WHAT YOU ARE ASKED TO DO - When you reach the line containing "(660, 152) = (715, 137): brown" in the entries below, start writing out each line exactly, and stop after the line containing "(334, 253) = (327, 370): green".

(DATASET CONTENT Opens)

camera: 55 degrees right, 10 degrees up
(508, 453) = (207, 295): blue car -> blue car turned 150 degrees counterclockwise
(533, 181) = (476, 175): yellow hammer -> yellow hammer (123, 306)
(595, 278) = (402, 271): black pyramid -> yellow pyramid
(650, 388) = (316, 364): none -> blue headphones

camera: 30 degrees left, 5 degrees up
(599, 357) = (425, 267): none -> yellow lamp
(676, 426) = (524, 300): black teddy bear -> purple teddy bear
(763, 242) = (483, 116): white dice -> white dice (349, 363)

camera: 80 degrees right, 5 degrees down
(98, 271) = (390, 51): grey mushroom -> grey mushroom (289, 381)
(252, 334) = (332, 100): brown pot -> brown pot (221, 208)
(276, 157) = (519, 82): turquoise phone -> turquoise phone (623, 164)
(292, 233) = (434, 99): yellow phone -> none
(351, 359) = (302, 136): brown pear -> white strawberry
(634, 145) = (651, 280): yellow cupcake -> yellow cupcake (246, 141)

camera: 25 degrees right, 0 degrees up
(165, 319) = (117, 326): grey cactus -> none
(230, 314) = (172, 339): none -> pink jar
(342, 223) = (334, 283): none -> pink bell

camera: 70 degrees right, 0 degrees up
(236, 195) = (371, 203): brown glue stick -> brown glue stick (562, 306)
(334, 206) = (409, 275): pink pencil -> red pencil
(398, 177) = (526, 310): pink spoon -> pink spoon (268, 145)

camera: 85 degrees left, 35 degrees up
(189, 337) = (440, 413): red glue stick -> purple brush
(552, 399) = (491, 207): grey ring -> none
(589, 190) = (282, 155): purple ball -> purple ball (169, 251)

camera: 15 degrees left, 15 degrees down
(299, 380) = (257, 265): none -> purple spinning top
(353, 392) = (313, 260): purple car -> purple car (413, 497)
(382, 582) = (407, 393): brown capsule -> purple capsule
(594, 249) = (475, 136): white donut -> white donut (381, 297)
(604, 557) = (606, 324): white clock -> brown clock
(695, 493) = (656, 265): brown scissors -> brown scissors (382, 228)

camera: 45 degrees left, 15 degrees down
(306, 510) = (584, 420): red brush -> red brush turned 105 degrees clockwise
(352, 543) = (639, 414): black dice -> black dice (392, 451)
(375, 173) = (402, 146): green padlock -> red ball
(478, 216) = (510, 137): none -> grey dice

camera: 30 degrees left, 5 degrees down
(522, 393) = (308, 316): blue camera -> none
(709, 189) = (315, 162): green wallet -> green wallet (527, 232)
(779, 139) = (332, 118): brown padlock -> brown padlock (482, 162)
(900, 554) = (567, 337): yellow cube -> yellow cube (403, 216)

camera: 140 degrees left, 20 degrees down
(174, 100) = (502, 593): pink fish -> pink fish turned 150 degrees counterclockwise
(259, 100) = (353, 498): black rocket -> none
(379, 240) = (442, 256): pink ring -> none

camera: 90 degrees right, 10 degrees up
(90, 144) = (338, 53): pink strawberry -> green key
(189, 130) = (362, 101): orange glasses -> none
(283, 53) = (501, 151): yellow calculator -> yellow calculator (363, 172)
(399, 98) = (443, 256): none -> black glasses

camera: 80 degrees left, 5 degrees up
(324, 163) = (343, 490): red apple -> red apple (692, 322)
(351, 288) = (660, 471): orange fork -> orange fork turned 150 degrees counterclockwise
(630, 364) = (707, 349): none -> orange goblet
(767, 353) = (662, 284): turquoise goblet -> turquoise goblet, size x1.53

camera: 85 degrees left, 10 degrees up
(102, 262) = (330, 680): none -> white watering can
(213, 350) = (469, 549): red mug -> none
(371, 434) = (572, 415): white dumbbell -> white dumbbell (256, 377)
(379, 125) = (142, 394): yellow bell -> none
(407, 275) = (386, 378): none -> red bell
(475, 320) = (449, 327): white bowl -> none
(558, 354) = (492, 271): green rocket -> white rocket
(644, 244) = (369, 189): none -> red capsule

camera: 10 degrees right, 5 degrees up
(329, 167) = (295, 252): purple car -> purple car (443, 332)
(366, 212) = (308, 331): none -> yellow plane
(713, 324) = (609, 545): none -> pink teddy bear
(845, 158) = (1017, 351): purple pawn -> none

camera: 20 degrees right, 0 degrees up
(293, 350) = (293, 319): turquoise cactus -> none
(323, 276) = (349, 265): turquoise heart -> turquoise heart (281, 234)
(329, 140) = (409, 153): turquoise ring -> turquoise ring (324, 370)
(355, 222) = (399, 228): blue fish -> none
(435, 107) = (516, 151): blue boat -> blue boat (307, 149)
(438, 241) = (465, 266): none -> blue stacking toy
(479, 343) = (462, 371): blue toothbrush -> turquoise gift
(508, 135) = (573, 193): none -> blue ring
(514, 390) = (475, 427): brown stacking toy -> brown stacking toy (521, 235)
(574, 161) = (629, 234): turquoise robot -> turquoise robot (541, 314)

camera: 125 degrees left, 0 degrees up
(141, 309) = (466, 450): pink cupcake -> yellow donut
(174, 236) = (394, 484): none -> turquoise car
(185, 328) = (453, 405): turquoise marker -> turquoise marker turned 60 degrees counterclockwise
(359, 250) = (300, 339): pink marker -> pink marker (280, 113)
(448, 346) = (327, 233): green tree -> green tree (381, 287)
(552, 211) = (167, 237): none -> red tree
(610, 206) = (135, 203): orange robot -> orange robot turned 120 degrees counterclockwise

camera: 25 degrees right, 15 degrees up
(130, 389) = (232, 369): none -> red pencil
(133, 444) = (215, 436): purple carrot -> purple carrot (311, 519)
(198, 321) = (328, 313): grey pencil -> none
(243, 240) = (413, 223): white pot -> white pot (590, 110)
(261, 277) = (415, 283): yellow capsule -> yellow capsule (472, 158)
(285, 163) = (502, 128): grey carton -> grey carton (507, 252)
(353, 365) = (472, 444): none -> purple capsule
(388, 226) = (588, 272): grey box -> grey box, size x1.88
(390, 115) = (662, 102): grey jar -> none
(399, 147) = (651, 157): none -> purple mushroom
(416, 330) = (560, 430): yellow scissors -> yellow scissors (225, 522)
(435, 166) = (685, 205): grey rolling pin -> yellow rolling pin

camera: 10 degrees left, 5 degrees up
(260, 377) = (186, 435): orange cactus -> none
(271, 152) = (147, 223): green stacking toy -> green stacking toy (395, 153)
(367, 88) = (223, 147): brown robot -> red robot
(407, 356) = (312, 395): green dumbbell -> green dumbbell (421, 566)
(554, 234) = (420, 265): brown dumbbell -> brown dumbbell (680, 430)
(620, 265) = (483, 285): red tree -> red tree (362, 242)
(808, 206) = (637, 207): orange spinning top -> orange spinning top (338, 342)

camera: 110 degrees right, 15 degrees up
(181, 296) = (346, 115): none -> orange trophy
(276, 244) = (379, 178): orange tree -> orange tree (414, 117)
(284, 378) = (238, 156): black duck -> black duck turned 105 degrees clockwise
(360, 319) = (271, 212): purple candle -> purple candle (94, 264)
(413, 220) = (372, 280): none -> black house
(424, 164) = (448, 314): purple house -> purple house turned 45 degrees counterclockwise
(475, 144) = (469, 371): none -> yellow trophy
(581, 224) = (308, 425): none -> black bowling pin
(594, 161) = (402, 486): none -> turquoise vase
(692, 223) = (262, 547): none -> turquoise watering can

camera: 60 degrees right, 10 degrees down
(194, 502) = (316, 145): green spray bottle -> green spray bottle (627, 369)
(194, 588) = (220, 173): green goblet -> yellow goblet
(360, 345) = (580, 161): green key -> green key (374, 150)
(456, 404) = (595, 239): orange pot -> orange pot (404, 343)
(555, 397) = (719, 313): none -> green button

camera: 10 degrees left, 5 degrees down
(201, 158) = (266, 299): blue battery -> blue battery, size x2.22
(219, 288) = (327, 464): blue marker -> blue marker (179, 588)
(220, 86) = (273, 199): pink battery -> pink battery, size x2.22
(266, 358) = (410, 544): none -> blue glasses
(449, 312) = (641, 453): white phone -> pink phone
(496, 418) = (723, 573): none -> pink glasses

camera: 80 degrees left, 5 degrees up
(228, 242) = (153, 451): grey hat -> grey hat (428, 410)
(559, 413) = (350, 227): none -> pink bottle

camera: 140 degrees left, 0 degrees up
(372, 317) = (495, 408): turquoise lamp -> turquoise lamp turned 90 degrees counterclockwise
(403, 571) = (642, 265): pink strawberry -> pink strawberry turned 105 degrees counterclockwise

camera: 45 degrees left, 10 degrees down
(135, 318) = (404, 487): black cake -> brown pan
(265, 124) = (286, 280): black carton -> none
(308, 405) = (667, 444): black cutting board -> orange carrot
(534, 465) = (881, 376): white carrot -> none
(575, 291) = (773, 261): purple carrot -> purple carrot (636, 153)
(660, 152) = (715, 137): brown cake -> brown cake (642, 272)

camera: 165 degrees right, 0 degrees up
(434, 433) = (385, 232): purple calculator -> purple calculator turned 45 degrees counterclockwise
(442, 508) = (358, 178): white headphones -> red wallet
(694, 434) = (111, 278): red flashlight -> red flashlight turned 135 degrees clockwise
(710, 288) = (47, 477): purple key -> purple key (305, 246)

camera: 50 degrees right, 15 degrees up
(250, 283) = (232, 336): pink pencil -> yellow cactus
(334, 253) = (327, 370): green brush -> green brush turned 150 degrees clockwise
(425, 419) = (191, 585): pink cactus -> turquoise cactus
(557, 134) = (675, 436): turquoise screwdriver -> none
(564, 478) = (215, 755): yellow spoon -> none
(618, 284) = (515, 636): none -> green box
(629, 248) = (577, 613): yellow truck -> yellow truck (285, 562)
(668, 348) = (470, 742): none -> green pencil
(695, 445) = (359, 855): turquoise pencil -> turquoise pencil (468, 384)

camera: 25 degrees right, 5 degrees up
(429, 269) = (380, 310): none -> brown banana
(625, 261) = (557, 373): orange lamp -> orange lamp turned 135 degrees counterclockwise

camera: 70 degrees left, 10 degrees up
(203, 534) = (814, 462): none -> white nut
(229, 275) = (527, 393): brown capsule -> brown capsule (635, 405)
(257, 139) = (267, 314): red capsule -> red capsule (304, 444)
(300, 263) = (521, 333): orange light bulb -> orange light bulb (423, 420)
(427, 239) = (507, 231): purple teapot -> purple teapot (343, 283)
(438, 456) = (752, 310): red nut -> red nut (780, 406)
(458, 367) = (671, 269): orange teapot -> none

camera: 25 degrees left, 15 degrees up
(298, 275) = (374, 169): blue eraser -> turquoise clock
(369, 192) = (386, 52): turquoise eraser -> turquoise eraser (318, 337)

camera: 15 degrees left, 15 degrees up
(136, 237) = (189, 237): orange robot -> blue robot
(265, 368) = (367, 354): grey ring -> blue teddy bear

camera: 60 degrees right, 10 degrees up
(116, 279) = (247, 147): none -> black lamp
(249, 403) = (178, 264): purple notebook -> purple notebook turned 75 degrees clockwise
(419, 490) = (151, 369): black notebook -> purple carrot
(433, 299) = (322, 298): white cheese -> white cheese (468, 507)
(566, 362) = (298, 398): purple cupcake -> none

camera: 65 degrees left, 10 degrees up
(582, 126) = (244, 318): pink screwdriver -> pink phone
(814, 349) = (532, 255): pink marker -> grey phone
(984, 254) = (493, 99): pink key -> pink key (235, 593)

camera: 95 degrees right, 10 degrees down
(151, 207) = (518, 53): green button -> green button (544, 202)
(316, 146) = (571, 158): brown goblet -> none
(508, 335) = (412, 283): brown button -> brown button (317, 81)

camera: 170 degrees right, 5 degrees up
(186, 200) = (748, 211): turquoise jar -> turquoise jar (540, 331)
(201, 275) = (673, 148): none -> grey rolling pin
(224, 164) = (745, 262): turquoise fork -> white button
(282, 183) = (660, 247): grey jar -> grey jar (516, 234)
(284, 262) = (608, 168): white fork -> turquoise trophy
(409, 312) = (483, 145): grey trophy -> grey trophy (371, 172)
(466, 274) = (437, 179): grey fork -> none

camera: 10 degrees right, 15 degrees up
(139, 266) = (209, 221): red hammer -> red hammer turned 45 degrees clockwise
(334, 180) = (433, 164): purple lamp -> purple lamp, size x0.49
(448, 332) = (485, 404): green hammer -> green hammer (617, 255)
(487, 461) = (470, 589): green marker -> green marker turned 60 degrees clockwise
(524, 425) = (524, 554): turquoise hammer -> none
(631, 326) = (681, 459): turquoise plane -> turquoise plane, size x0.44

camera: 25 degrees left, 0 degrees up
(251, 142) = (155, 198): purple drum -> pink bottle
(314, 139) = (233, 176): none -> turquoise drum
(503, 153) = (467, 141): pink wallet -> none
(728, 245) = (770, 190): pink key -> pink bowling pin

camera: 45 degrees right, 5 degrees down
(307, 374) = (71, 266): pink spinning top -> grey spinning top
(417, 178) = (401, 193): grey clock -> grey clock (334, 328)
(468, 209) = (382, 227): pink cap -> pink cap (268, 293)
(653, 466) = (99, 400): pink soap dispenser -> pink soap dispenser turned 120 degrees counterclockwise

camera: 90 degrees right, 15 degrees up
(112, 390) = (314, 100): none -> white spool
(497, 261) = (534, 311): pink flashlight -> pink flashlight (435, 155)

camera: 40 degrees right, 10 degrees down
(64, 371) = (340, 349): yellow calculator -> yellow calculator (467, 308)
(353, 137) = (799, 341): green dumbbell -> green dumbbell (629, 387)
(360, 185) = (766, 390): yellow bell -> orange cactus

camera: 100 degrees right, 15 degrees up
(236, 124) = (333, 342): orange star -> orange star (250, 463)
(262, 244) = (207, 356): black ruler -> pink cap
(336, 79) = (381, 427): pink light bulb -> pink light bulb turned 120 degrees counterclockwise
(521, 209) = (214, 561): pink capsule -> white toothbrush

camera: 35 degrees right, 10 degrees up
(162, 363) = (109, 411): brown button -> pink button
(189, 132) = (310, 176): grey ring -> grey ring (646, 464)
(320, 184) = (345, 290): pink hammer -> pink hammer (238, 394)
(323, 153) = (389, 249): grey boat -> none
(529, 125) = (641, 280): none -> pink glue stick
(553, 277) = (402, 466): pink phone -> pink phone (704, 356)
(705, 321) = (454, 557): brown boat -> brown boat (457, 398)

(DATASET CONTENT Closes)

EXPECTED ANSWER -
(660, 152) = (715, 137): brown cake -> brown cake (642, 272)

camera: 165 degrees right, 0 degrees up
(434, 433) = (385, 232): purple calculator -> purple calculator turned 45 degrees counterclockwise
(442, 508) = (358, 178): white headphones -> red wallet
(694, 434) = (111, 278): red flashlight -> red flashlight turned 135 degrees clockwise
(710, 288) = (47, 477): purple key -> purple key (305, 246)

camera: 50 degrees right, 15 degrees up
(250, 283) = (232, 336): pink pencil -> yellow cactus
(334, 253) = (327, 370): green brush -> green brush turned 150 degrees clockwise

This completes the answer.